### MATERIAL SUPPLIED
------------------------------------------------------------

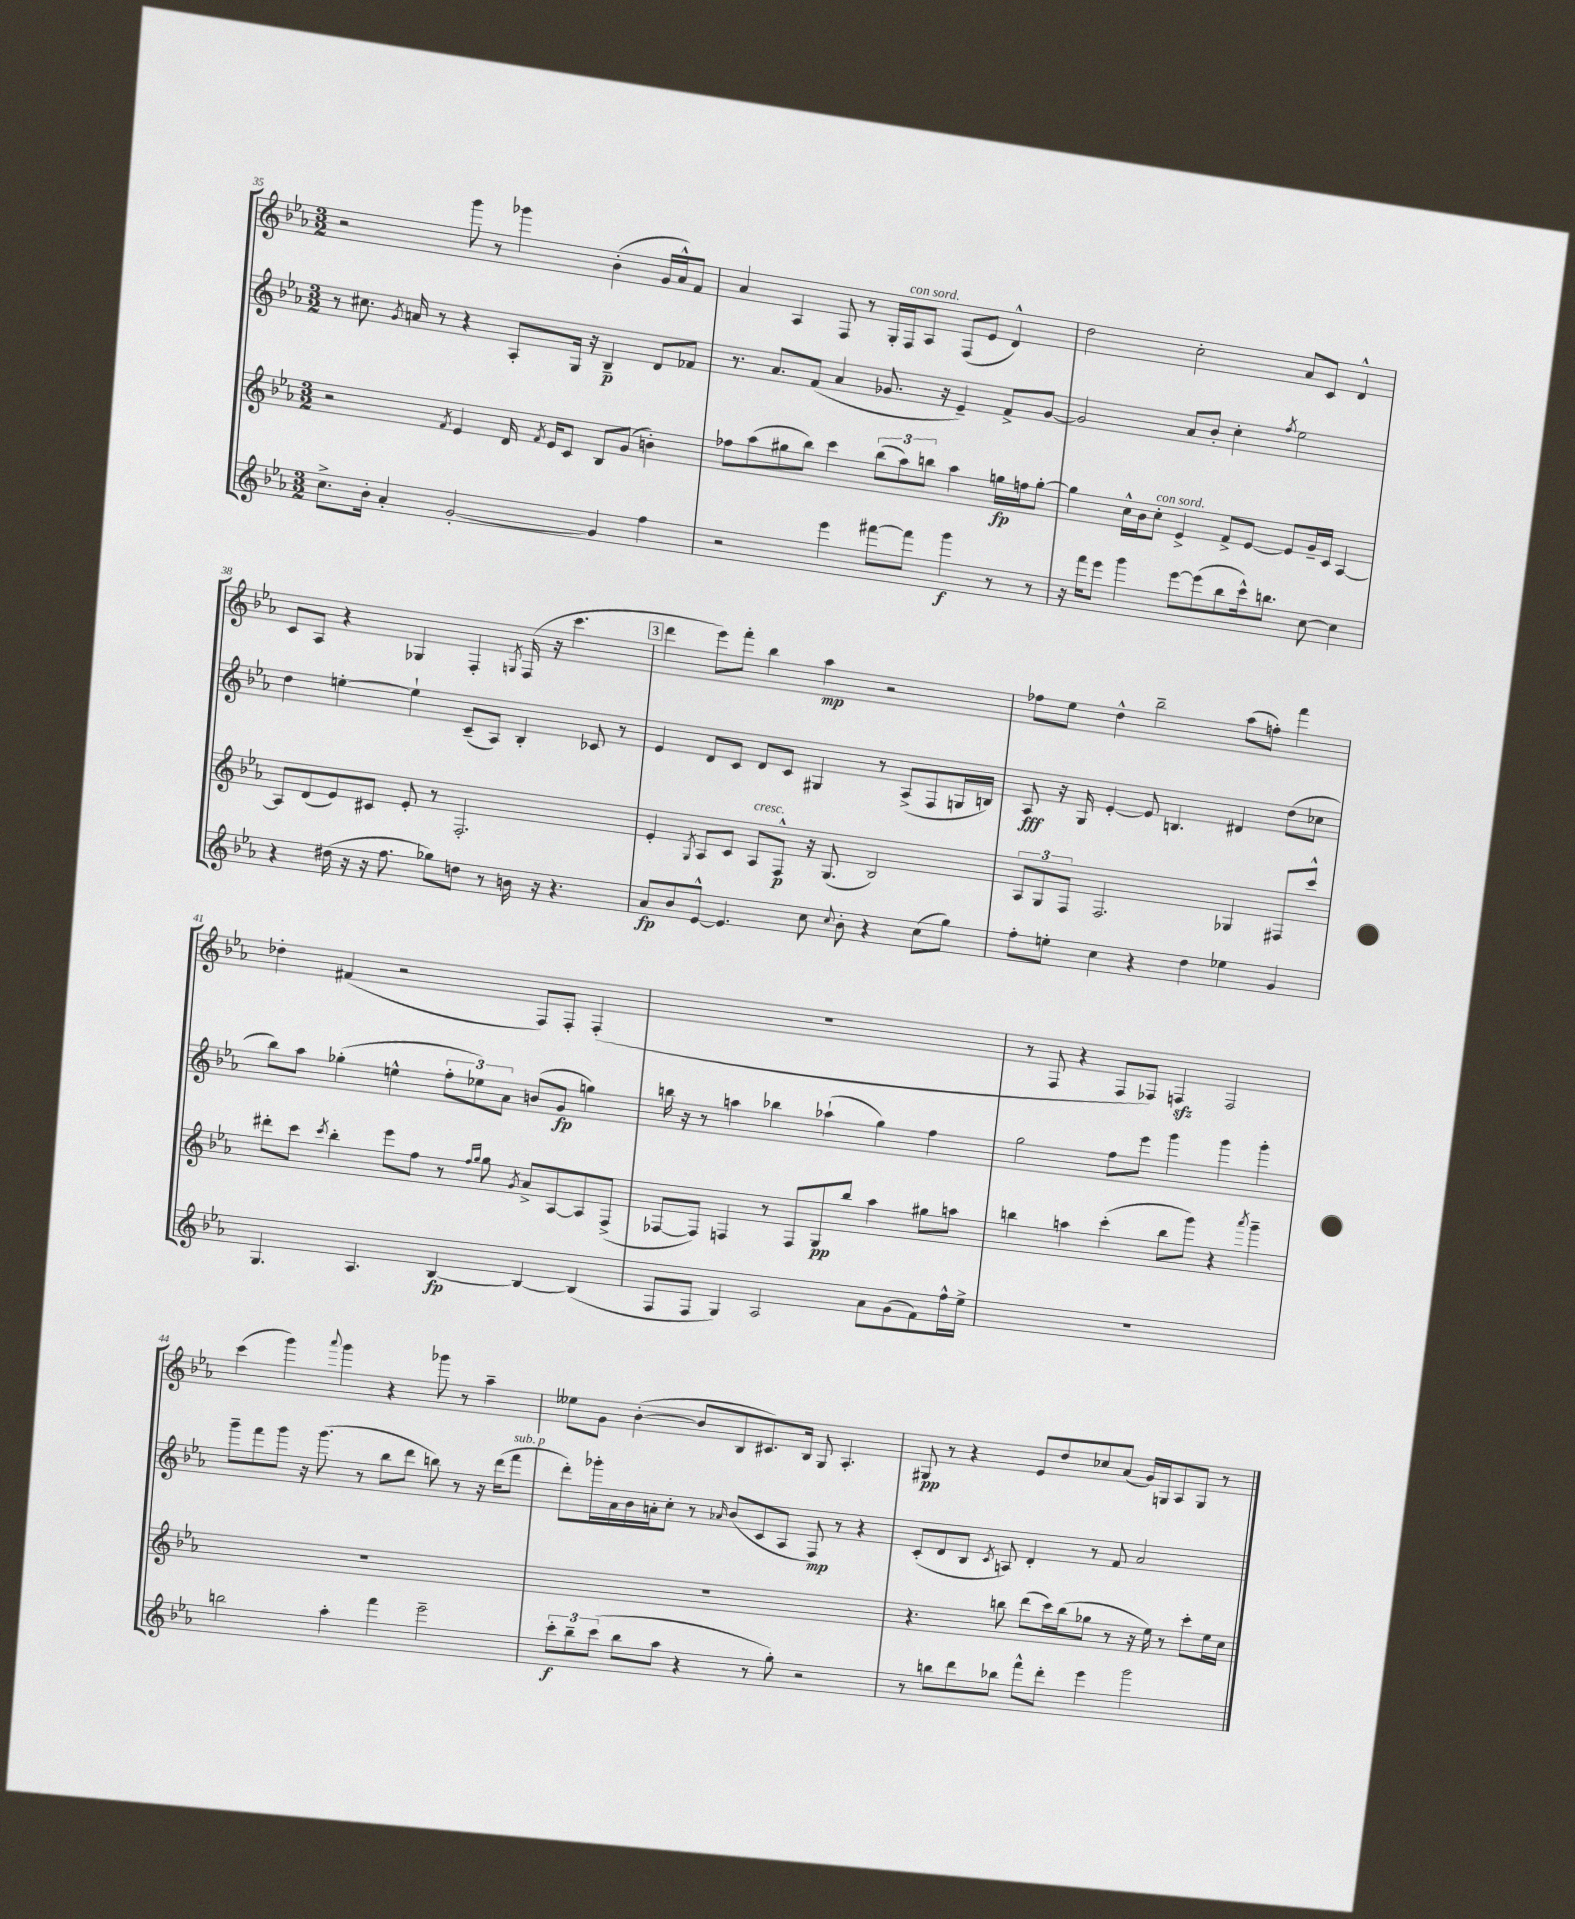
<<
\new StaffGroup <<
\new Staff = "s0" {
    \clef treble \key ees \major \numericTimeSignature \time 3/2
    \autoBeamOff r2 g'''8 r8 ges'''4 bes'4-.( g'16[ aes'16-^) f'8] |
    aes'4 aes4 f8 r8 g16[-. f16^\markup { \italic "con sord." } aes8] f8[( ees'8] d'4-^) |
    d''2 c''2-. aes'8[ c'8] d'4-^ |
    c'8[ aes8] r4 ges4 f4-. \acciaccatura { g8 } f16( r16 c'''4. |
    \mark \markup { \box "3" } d'''4 ees'''8[) f'''8]-. bes''4 aes''4\mp r2 |
    fes''8[ ees''8] d''4-^ bes''2-- aes''8[( f''8]-.) f'''4 |
    des''4-. fis'4( r2 f8[) f8]-. f4-.( |
    R1. |
    r8 f8 r4 f8[ fes8]) f4\sfz f2 |
    c'''4( g'''4) \appoggiatura { aes'''8 } g'''4 r4 ges'''8 r8 aes''4-- |
    eeses''8[ g'8] bes'4~-.( bes'8[ bes8 cis'8.) bes16] g8 aes4.-. |
    gis8\pp r8 r4 ees'8[ d''8 ces''8 aes'8]( g'16[) g16 aes8 g8] r8 \bar "|." |
}
\new Staff = "s1" {
    \clef treble \key ees \major \numericTimeSignature \time 3/2
    \autoBeamOff r8 cis''8. \acciaccatura { g'8 } a'16 r8 r4 aes8[-. g16] r16 bes4--\p d'8[ fes'8] |
    r8. aes'8.[ f'8]( aes'4 ges'8. r16 ees'4--) f'8[-> ges'8]~ |
    ges'2 aes'8[ bes'8]-. c''4-. \acciaccatura { f''8 } ees''2 |
    d''4 e''4~-. e''4-! c'8[--( aes8]) bes4-. ces'8 r8 |
    \mark \markup { \box "3" } ees'4 d'8[ c'8] d'8[ c'8] gis4 r8 aes8[->( f8 g16 b16]) |
    aes8\fff r16 g16 ees'4~-. ees'8 b4. dis'4 d''8[( ces''8] |
    bes''8[) aes''8] ges''4-.( e''4-^ \tuplet 3/2 { f''8[-. ees''8) aes'8] } b'8[( g'8]\fp g''4) |
    b''16 r16 r8 a''4 bes''4 aes''4-!( g''4) f''4 |
    g''2 f''8[ ees'''8] g'''4 g'''4 g'''4-. |
    g'''8[-- f'''8 g'''8] r16 g'''8.( r8 bes''8[ d'''8] b''8) r8 r16 d'''16[( f'''8]^\markup { \italic "sub. p" } |
    d'''8[-.) ges'''16-. aes'16 bes'16 a'16-. c''8]-. r8 \grace { aes'16 } bes'8[( c'8 aes8] f8\mp) r8 r4 |
    c'8[-.( d'8 bes8] \acciaccatura { c'8 } a8) d'4-. r8 f'8 aes'2 \bar "|." |
}
\new Staff = "s2" {
    \clef treble \key ees \major \numericTimeSignature \time 3/2
    \autoBeamOff r2 \acciaccatura { f'8 } ees'4 d'16 \acciaccatura { f'8 } ees'16[ c'8] bes8[ g'8]( b'4-.) |
    fes''8[ aes''8( gis''8 bes''8]) c'''4 \tuplet 3/2 { bes''8[( aes''8) b''8] } aes''4 g''16[\fp f''16 g''8]~-. |
    g''4 c''16[-^ bes'16 c''8]-.^\markup { \italic "con sord." } ees'4-> f'8[-> ees'8]~ ees'8[ g'16-- c'16] aes4~ |
    aes8[ d'8( ees'8) cis'8] ees'8-. r8 f2.-. |
    \mark \markup { \box "3" } ees'4-. \acciaccatura { g8 } aes8[ c'8] aes8[^\markup { \italic "cresc." } f8]-^\p r16 g8.( bes2) |
    \tuplet 3/2 { aes8[ g8 f8] } f2. ges4 fis8[ c'''8]-^ |
    dis'''8[-. c'''8] \acciaccatura { c'''8 } bes''4-. ees'''8[ f''8] r8 \grace { f''16[ g''16] } g''8 \acciaccatura { g'8 } aes'8[-> aes8~ aes8 f8]->( |
    fes8[~ fes8]) f4 r8 f8[ g8\pp bes''8] aes''4 gis''8[ a''8] |
    b''4 a''4 c'''4-.( b''8[ g'''8]) r4 \acciaccatura { aes'''8 } g'''4-- |
    R1. |
    R1. |
    r4. b''8 d'''8[( c'''16) b''16( ges''8] r8 r16 ees''16) r8 c'''8[-. ees''16 c''16] \bar "|." |
}
\new Staff = "s3" {
    \clef treble \key ees \major \numericTimeSignature \time 3/2
    \autoBeamOff c''8.[-> bes'16]-. aes'4-. g'2~-. g'4 f''4 |
    r2 ees'''4 fis'''8[~ fis'''8] g'''4\f r8 r8 |
    r16 f'''16[ ees'''8] g'''4 ees'''8[~ ees'''8( bes''8 c'''16-^) b''8.] c''8~ c''4 |
    r4 dis''16( r16 r16 f''8. ges''8[) d''8] r8 b'16 r16 r4. |
    \mark \markup { \box "3" } aes'8[\fp bes'8 ees'8]~-^ ees'4. c''8 \appoggiatura { c''8 } bes'8-. r4 c''8[( g''8]) |
    f''8[-. e''8]-. c''4 r4 d''4 ees''4 g'4 |
    g4. aes4. bes4~\fp bes4~ bes4( |
    f8[ f8] g4) aes2 aes'8[ g'8( f'8) f''16-^ ees''16]-> |
    R1. |
    b''2 aes''4-. f'''4 ees'''2-- |
    \tuplet 3/2 { c'''8[-.\f bes''8-- c'''8]( } bes''8[ aes''8] r4 r8 g''8-.) r2 |
    r8 b''8[ d'''8 bes''8] f'''8[-^ d'''8]-. ees'''4 g'''2 \bar "|." |
}
>>
>>
\layout { \context { \Score currentBarNumber = #35 } }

------------------------------------------------------------

### WHAT YOU ARE ASKED TO DO
Rewrite the notation in all the rows above with "con sord." changed to "senza sord." and everything else left as it is. Leave the pictures out.

### THE RESPONSE
<<
\new StaffGroup <<
\new Staff = "s0" {
    \clef treble \key ees \major \numericTimeSignature \time 3/2
    \autoBeamOff r2 g'''8 r8 ges'''4 bes'4-.( g'16[ aes'16-^) f'8] |
    aes'4 aes4 f8 r8 g16[-. f16^\markup { \italic "senza sord." } aes8] f8[( ees'8] d'4-^) |
    d''2 c''2-. aes'8[ c'8] d'4-^ |
    c'8[ aes8] r4 ges4 f4-. \acciaccatura { g8 } f16( r16 c'''4. |
    \mark \markup { \box "3" } d'''4 ees'''8[) f'''8]-. bes''4 aes''4\mp r2 |
    fes''8[ ees''8] d''4-^ bes''2-- aes''8[( f''8]-.) f'''4 |
    des''4-. fis'4( r2 f8[) f8]-. f4-.( |
    R1. |
    r8 f8 r4 f8[ fes8]) f4\sfz f2 |
    c'''4( g'''4) \appoggiatura { aes'''8 } g'''4 r4 ges'''8 r8 aes''4-- |
    eeses''8[ g'8] bes'4~-.( bes'8[ bes8 cis'8.) bes16] g8 aes4.-. |
    gis8\pp r8 r4 ees'8[ d''8 ces''8 aes'8]( g'16[) g16 aes8 g8] r8 \bar "|." |
}
\new Staff = "s1" {
    \clef treble \key ees \major \numericTimeSignature \time 3/2
    \autoBeamOff r8 cis''8. \acciaccatura { g'8 } a'16 r8 r4 aes8[-. g16] r16 bes4--\p d'8[ fes'8] |
    r8. aes'8.[ f'8]( aes'4 ges'8. r16 ees'4--) f'8[-> ges'8]~ |
    ges'2 aes'8[ bes'8]-. c''4-. \acciaccatura { f''8 } ees''2 |
    d''4 e''4~-. e''4-! c'8[--( aes8]) bes4-. ces'8 r8 |
    \mark \markup { \box "3" } ees'4 d'8[ c'8] d'8[ c'8] gis4 r8 aes8[->( f8 g16 b16]) |
    aes8\fff r16 g16 ees'4~-. ees'8 b4. dis'4 d''8[( ces''8] |
    bes''8[) aes''8] ges''4-.( e''4-^ \tuplet 3/2 { f''8[-. ees''8) aes'8] } b'8[( g'8]\fp g''4) |
    b''16 r16 r8 a''4 bes''4 aes''4-!( g''4) f''4 |
    g''2 f''8[ ees'''8] g'''4 g'''4 g'''4-. |
    g'''8[-- f'''8 g'''8] r16 g'''8.( r8 bes''8[ d'''8] b''8) r8 r16 d'''16[( f'''8]^\markup { \italic "sub. p" } |
    d'''8[-.) ges'''16-. aes'16 bes'16 a'16-. c''8]-. r8 \grace { aes'16 } bes'8[( c'8 aes8] f8\mp) r8 r4 |
    c'8[-.( d'8 bes8] \acciaccatura { c'8 } a8) d'4-. r8 f'8 aes'2 \bar "|." |
}
\new Staff = "s2" {
    \clef treble \key ees \major \numericTimeSignature \time 3/2
    \autoBeamOff r2 \acciaccatura { f'8 } ees'4 d'16 \acciaccatura { f'8 } ees'16[ c'8] bes8[ g'8]( b'4-.) |
    fes''8[ aes''8( gis''8 bes''8]) c'''4 \tuplet 3/2 { bes''8[( aes''8) b''8] } aes''4 g''16[\fp f''16 g''8]~-. |
    g''4 c''16[-^ bes'16 c''8]-.^\markup { \italic "senza sord." } ees'4-> f'8[-> ees'8]~ ees'8[ g'16-- c'16] aes4~ |
    aes8[ d'8( ees'8) cis'8] ees'8-. r8 f2.-. |
    \mark \markup { \box "3" } ees'4-. \acciaccatura { g8 } aes8[ c'8] aes8[^\markup { \italic "cresc." } f8]-^\p r16 g8.( bes2) |
    \tuplet 3/2 { aes8[ g8 f8] } f2. ges4 fis8[ c'''8]-^ |
    dis'''8[-. c'''8] \acciaccatura { c'''8 } bes''4-. ees'''8[ f''8] r8 \grace { f''16[ g''16] } g''8 \acciaccatura { g'8 } aes'8[-> aes8~ aes8 f8]->( |
    fes8[~ fes8]) f4 r8 f8[ g8\pp bes''8] aes''4 gis''8[ a''8] |
    b''4 a''4 c'''4-.( b''8[ g'''8]) r4 \acciaccatura { aes'''8 } g'''4-- |
    R1. |
    R1. |
    r4. b''8 d'''8[( c'''16) b''16( ges''8] r8 r16 ees''16) r8 c'''8[-. ees''16 c''16] \bar "|." |
}
\new Staff = "s3" {
    \clef treble \key ees \major \numericTimeSignature \time 3/2
    \autoBeamOff c''8.[-> bes'16]-. aes'4-. g'2~-. g'4 f''4 |
    r2 ees'''4 fis'''8[~ fis'''8] g'''4\f r8 r8 |
    r16 f'''16[ ees'''8] g'''4 ees'''8[~ ees'''8( bes''8 c'''16-^) b''8.] c''8~ c''4 |
    r4 dis''16( r16 r16 f''8. ges''8[) d''8] r8 b'16 r16 r4. |
    \mark \markup { \box "3" } aes'8[\fp bes'8 ees'8]~-^ ees'4. c''8 \appoggiatura { c''8 } bes'8-. r4 c''8[( g''8]) |
    f''8[-. e''8]-. c''4 r4 d''4 ees''4 g'4 |
    g4. aes4. bes4~\fp bes4~ bes4( |
    f8[ f8] g4) aes2 aes'8[ g'8( f'8) f''16-^ ees''16]-> |
    R1. |
    b''2 aes''4-. f'''4 ees'''2-- |
    \tuplet 3/2 { c'''8[-.\f bes''8-- c'''8]( } bes''8[ aes''8] r4 r8 g''8-.) r2 |
    r8 b''8[ d'''8 bes''8] f'''8[-^ d'''8]-. ees'''4 g'''2 \bar "|." |
}
>>
>>
\layout { \context { \Score currentBarNumber = #35 } }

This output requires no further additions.